§ **Dataset records**
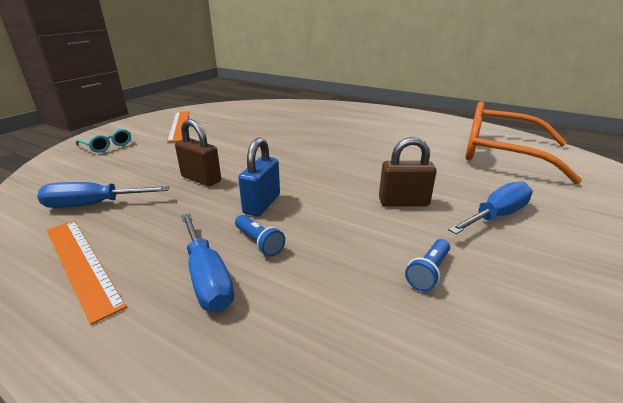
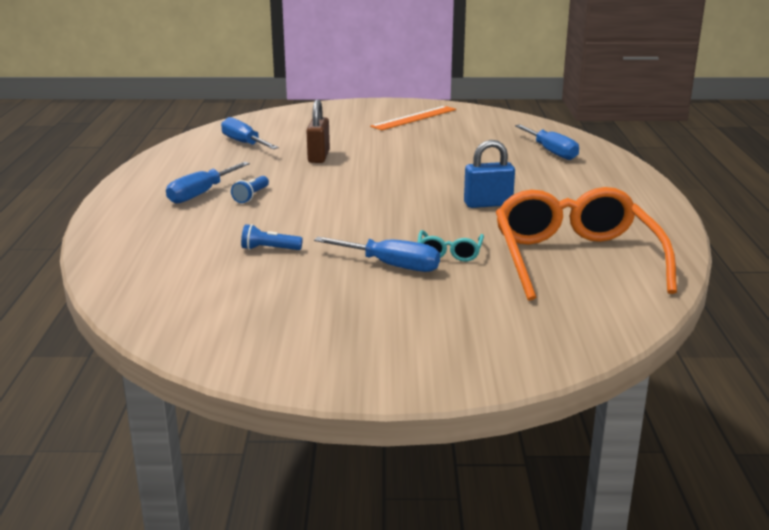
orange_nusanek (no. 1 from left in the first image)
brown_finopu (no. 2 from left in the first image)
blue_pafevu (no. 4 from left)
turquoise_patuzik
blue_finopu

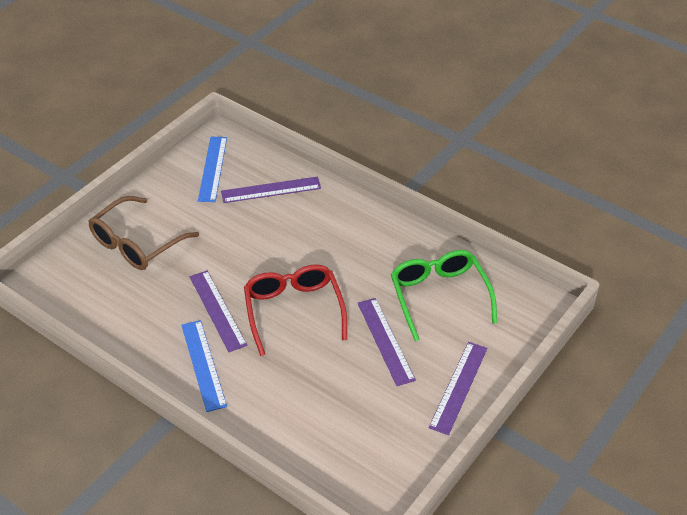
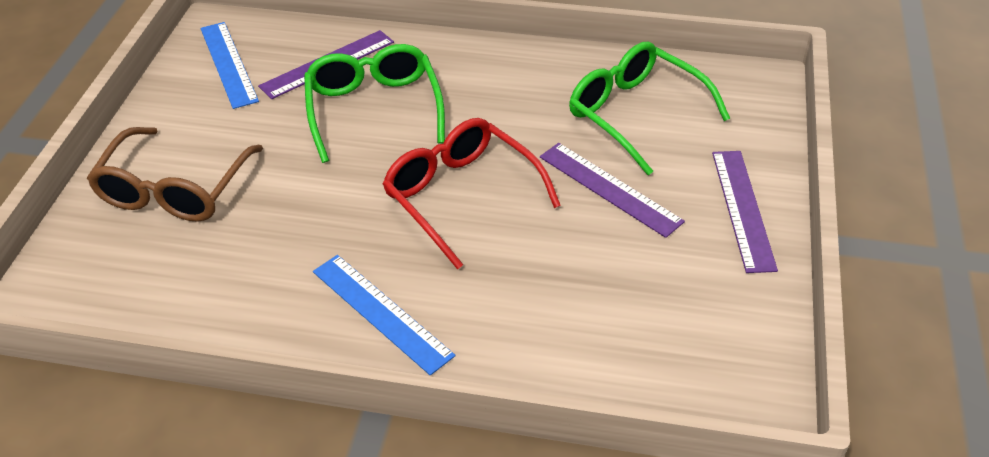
purple_nusanek (no. 1 from left in the first image)
green_patuzik (no. 1 from left)

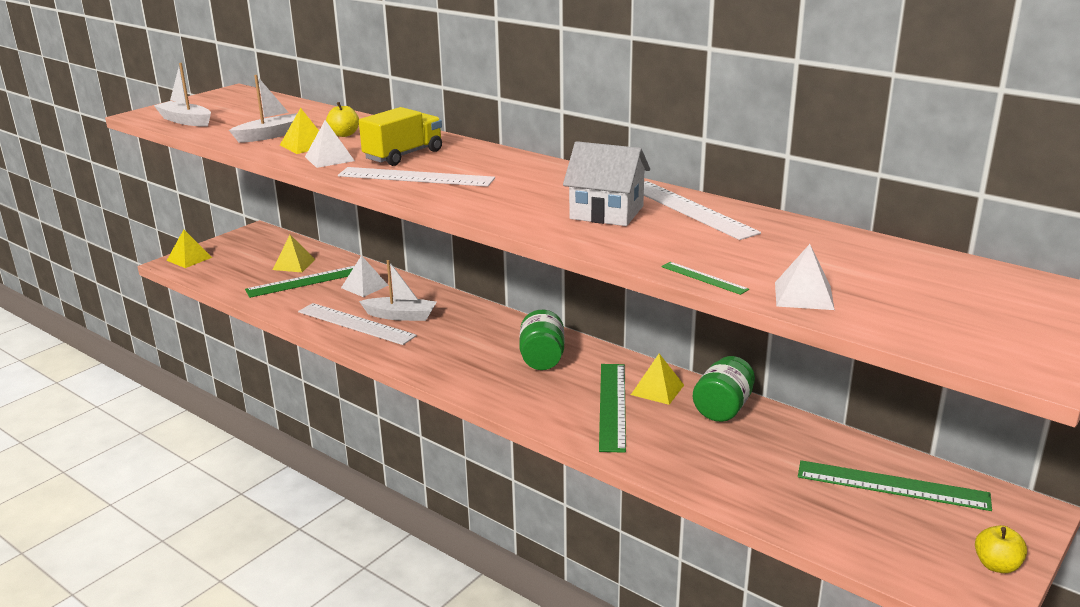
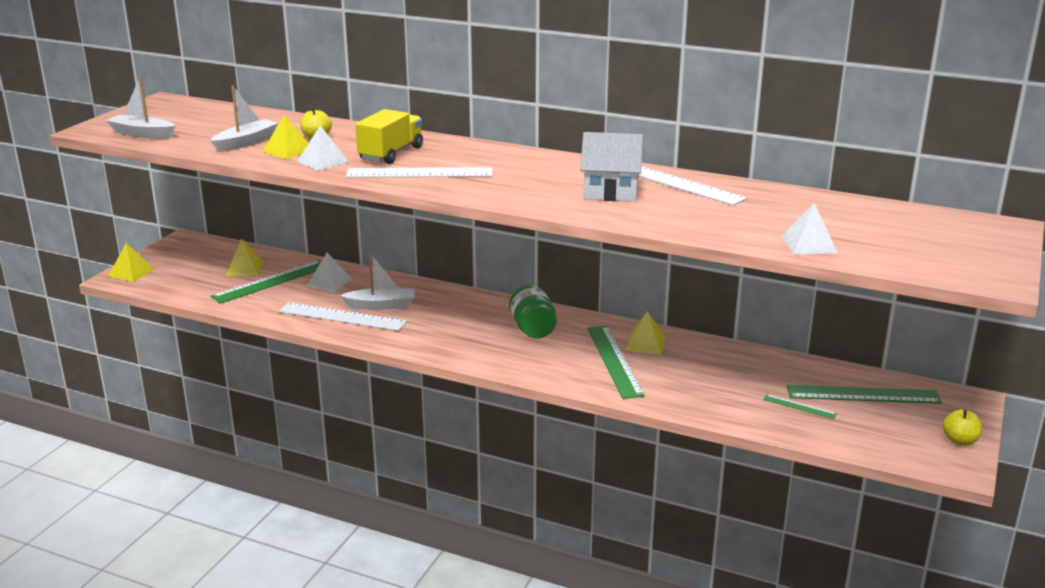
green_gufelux (no. 2 from left in the first image)
green_nusanek (no. 3 from left)

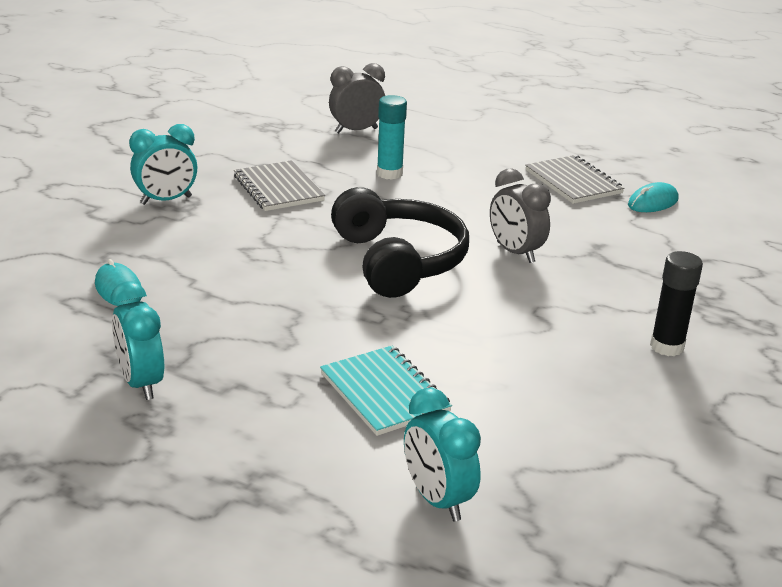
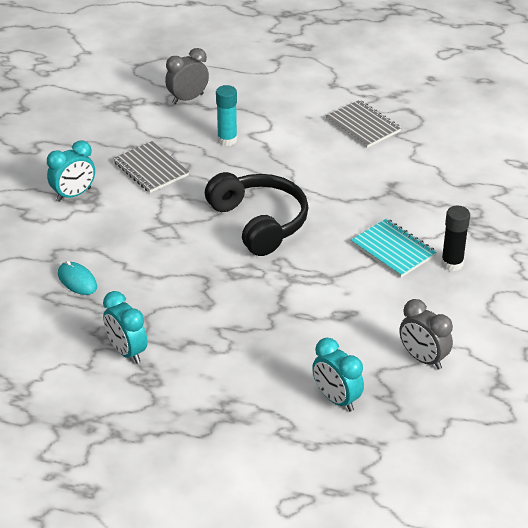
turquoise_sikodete (no. 2 from left in the first image)
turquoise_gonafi
grey_rirodopel (no. 2 from left)

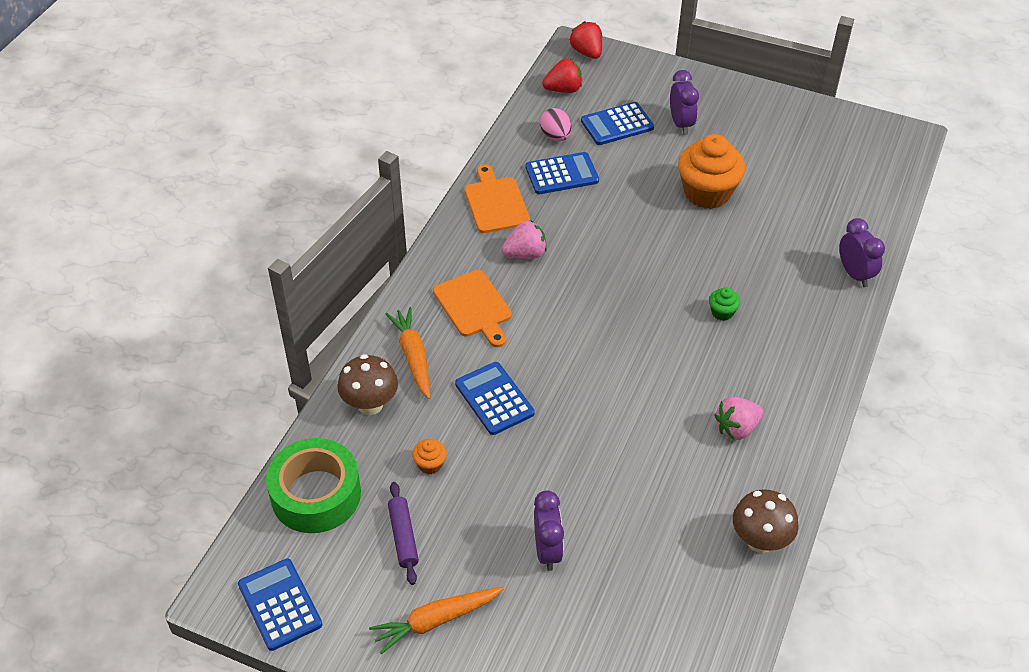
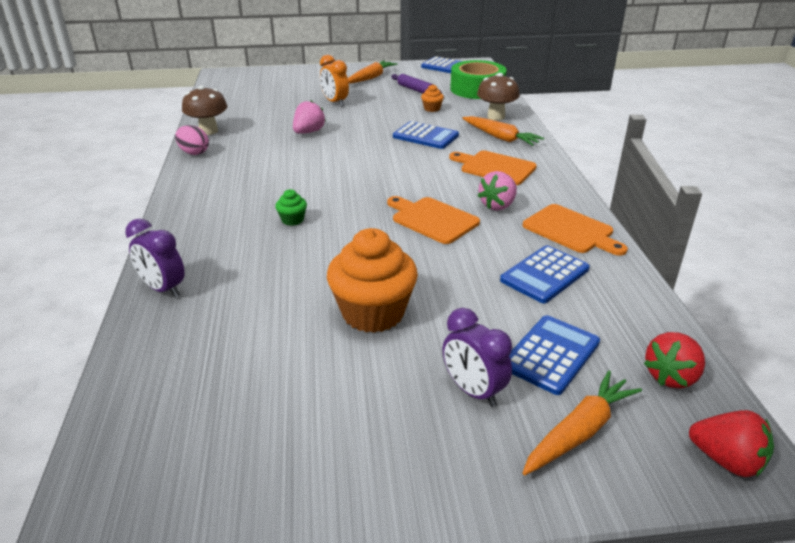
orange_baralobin (no. 1 from left)
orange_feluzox (no. 3 from left)
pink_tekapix
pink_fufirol (no. 1 from left)
orange_rirodopel

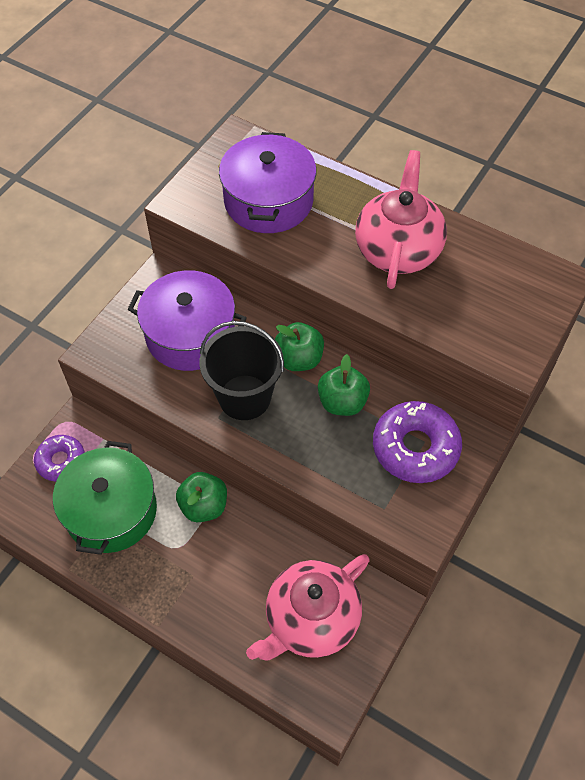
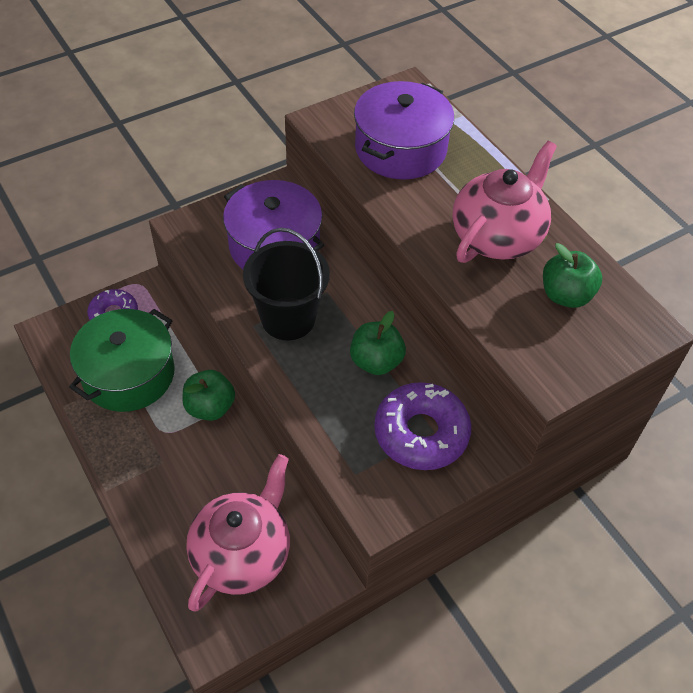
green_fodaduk (no. 3 from left)
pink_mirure (no. 1 from left)

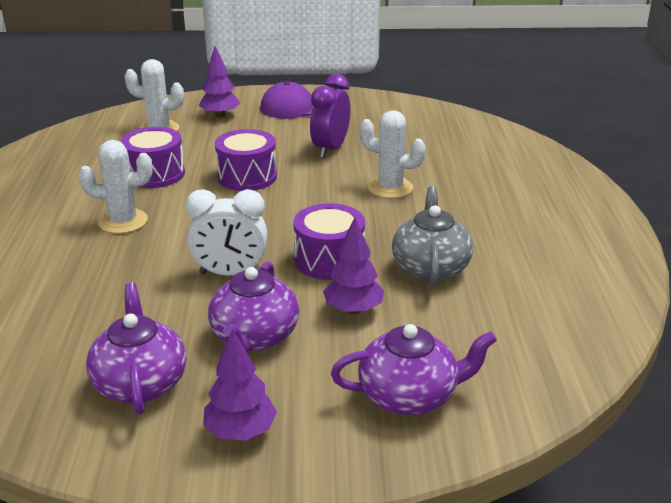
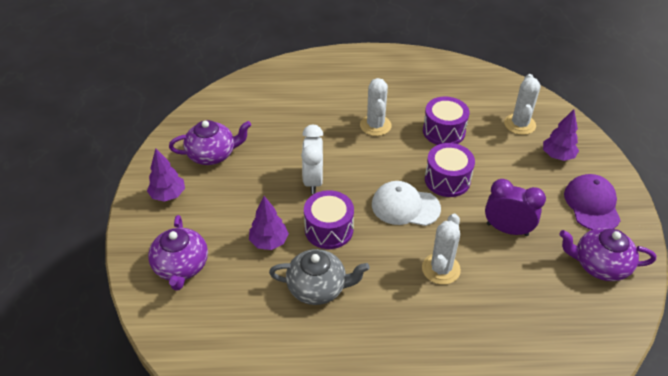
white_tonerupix
purple_mirure (no. 3 from left)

§ **Task to complete**
Starting at the line with "blue_pafevu (no. 4 from left)" and stopping at the final line of the material, reproduce each line exactly, both ends included. Leave the pictures out.

§ **Solved problem**
blue_pafevu (no. 4 from left)
turquoise_patuzik
blue_finopu

purple_nusanek (no. 1 from left in the first image)
green_patuzik (no. 1 from left)

green_gufelux (no. 2 from left in the first image)
green_nusanek (no. 3 from left)

turquoise_sikodete (no. 2 from left in the first image)
turquoise_gonafi
grey_rirodopel (no. 2 from left)

orange_baralobin (no. 1 from left)
orange_feluzox (no. 3 from left)
pink_tekapix
pink_fufirol (no. 1 from left)
orange_rirodopel

green_fodaduk (no. 3 from left)
pink_mirure (no. 1 from left)

white_tonerupix
purple_mirure (no. 3 from left)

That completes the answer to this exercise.